◆ Data to use
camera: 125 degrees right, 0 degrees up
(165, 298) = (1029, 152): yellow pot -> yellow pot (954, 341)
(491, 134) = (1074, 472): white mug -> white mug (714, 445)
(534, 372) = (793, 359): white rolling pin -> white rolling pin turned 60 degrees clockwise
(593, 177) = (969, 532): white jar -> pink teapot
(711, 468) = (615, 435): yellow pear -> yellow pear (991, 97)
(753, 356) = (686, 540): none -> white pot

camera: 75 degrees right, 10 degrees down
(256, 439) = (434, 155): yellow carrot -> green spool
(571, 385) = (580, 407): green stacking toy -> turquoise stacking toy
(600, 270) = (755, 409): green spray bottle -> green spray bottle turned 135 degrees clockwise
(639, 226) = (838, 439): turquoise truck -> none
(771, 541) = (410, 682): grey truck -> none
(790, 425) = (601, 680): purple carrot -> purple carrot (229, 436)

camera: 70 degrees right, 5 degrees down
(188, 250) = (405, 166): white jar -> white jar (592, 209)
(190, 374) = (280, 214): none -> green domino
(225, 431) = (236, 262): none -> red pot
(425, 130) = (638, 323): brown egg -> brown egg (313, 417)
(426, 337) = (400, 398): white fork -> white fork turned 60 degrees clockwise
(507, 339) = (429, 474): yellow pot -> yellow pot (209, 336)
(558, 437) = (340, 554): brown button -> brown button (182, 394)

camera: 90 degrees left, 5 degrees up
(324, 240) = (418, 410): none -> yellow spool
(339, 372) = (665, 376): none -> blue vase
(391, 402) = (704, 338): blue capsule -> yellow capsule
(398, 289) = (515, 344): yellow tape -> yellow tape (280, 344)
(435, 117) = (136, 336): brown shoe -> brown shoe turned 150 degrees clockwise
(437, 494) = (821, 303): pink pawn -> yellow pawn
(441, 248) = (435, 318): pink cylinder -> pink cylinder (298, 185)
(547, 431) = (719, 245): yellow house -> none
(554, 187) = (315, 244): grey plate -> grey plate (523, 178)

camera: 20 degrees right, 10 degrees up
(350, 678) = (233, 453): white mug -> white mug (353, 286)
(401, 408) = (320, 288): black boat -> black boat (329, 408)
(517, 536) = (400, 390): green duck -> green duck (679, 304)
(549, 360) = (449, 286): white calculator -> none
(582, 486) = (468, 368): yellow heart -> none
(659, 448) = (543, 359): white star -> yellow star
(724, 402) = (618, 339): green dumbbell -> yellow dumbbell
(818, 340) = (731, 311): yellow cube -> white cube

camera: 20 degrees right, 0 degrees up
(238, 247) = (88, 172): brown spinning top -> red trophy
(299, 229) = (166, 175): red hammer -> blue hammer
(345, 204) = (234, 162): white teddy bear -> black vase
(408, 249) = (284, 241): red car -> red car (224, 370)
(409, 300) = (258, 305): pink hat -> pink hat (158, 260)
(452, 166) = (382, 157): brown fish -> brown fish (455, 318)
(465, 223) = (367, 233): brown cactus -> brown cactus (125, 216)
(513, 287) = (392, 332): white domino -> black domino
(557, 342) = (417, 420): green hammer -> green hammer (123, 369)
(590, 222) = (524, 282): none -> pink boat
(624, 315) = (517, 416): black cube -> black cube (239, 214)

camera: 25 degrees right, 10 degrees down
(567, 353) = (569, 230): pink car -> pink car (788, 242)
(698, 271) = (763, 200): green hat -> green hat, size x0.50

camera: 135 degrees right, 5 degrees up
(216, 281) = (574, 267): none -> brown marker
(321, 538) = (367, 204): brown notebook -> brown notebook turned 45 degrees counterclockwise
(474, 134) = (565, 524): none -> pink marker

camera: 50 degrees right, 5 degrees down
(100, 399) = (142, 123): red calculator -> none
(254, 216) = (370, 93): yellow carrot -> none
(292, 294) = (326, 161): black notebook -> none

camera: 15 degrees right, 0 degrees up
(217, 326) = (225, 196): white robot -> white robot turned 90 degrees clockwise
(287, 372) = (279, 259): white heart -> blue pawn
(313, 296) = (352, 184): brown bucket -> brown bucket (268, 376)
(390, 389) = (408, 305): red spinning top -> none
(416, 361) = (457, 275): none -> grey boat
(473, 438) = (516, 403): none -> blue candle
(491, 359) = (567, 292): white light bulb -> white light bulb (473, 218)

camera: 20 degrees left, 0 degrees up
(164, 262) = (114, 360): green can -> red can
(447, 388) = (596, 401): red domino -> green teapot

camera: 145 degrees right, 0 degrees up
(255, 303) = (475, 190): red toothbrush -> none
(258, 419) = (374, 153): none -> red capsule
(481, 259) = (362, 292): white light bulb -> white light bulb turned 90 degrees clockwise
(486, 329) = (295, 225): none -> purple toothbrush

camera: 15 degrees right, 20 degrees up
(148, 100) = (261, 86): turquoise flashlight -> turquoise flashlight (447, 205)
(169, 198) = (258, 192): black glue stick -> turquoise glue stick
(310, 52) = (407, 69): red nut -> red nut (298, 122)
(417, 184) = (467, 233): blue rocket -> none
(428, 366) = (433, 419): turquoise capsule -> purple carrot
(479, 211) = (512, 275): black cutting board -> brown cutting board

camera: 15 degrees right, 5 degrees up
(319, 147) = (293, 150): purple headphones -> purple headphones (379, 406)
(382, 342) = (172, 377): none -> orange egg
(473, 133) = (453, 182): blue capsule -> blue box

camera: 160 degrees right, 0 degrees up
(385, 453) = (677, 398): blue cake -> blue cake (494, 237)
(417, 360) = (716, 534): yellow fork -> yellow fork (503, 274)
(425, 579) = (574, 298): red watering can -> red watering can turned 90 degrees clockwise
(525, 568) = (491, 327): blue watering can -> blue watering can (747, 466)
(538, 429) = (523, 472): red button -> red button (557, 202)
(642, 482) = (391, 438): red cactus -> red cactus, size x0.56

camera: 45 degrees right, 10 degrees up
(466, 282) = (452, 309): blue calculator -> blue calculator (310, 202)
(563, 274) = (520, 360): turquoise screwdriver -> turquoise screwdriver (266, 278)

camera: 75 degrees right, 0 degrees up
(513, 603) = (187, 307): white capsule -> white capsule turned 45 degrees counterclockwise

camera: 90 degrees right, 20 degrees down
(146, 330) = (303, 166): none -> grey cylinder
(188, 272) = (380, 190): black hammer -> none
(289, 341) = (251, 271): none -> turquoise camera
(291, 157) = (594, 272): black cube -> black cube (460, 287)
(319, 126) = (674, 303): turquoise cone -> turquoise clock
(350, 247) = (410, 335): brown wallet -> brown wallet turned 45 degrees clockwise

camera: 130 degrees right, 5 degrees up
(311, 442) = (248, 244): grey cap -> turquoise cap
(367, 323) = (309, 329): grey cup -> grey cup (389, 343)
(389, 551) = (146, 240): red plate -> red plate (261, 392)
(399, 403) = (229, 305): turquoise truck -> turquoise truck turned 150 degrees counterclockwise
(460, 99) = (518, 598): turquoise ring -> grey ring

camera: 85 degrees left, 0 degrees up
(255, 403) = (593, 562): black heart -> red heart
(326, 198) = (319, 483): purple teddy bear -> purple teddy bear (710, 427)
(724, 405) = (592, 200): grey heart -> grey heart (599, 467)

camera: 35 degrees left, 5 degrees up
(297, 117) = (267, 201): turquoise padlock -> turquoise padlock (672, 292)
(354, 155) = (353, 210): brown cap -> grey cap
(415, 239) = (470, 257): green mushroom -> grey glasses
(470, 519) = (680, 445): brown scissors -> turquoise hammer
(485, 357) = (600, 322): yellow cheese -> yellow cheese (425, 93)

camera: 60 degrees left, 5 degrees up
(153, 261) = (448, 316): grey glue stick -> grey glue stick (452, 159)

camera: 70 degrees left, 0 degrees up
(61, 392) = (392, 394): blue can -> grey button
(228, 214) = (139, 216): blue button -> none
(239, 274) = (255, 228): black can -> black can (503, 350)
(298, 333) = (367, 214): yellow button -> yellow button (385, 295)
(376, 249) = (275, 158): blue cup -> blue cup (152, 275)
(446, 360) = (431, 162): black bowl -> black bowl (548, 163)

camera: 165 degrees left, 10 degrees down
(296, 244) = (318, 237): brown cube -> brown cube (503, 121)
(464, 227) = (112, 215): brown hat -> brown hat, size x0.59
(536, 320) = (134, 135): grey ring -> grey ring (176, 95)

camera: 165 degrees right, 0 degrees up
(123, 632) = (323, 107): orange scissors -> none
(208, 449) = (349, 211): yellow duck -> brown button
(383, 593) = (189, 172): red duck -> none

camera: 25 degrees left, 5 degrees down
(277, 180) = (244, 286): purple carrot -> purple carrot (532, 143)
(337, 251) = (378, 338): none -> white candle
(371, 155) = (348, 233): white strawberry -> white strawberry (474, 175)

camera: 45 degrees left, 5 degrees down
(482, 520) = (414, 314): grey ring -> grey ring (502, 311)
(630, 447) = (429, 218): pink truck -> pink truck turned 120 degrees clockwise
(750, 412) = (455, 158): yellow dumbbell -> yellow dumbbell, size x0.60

◆ What you are asked to do
Your reply must contain the line with "(536, 320) = (134, 135): grey" and each later line of the material, word for word, and nothing else.

◆ Task answer
(536, 320) = (134, 135): grey ring -> grey ring (176, 95)

camera: 165 degrees right, 0 degrees up
(123, 632) = (323, 107): orange scissors -> none
(208, 449) = (349, 211): yellow duck -> brown button
(383, 593) = (189, 172): red duck -> none

camera: 25 degrees left, 5 degrees down
(277, 180) = (244, 286): purple carrot -> purple carrot (532, 143)
(337, 251) = (378, 338): none -> white candle
(371, 155) = (348, 233): white strawberry -> white strawberry (474, 175)

camera: 45 degrees left, 5 degrees down
(482, 520) = (414, 314): grey ring -> grey ring (502, 311)
(630, 447) = (429, 218): pink truck -> pink truck turned 120 degrees clockwise
(750, 412) = (455, 158): yellow dumbbell -> yellow dumbbell, size x0.60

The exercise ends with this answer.